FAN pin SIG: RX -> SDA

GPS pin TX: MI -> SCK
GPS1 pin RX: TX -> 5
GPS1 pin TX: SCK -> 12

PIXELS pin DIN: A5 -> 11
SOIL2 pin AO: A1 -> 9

---

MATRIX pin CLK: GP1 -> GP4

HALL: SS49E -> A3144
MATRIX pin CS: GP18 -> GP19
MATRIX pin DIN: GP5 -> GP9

---

**DESCRIPTION OF THE TASK**
For the lines above, output exactly those from the line containing "GPS1 pin TX: SCK -> 12" through the line containing "SOIL2 pin AO: A1 -> 9", and skip the others.

**ANSWER TO THIS EXERCISE**
GPS1 pin TX: SCK -> 12

PIXELS pin DIN: A5 -> 11
SOIL2 pin AO: A1 -> 9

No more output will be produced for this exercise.